(WHAT IS EXPECTED)
Lines with "none": copy each one from the listing below.

(INFORMATION SUPPLIED)

========================

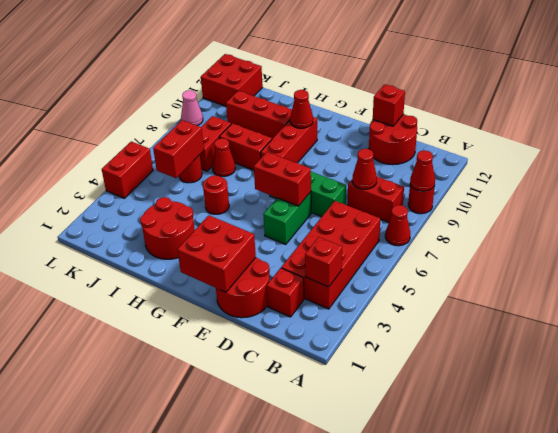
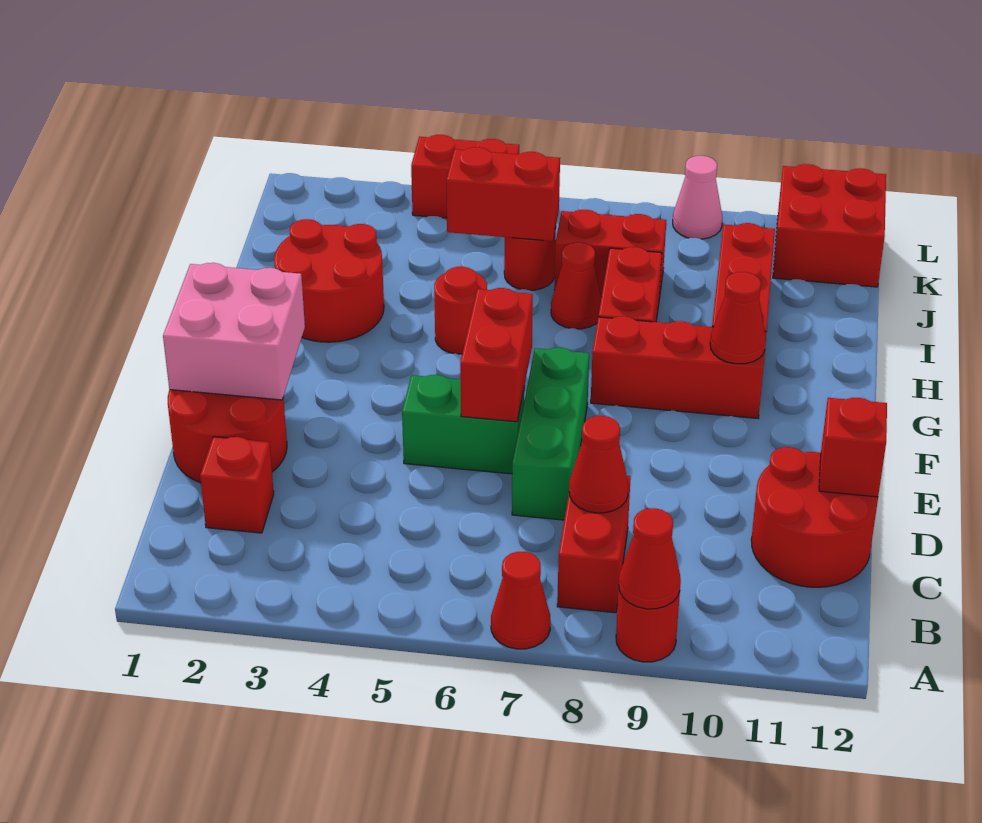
red brick B3:C6 level 1 -> none
red brick B3 level 2 -> none
red brick E1:F2 level 2 -> pink brick E1:F2 level 2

========================

(RESPONSE BOX)
red brick B3:C6 level 1 -> none
red brick B3 level 2 -> none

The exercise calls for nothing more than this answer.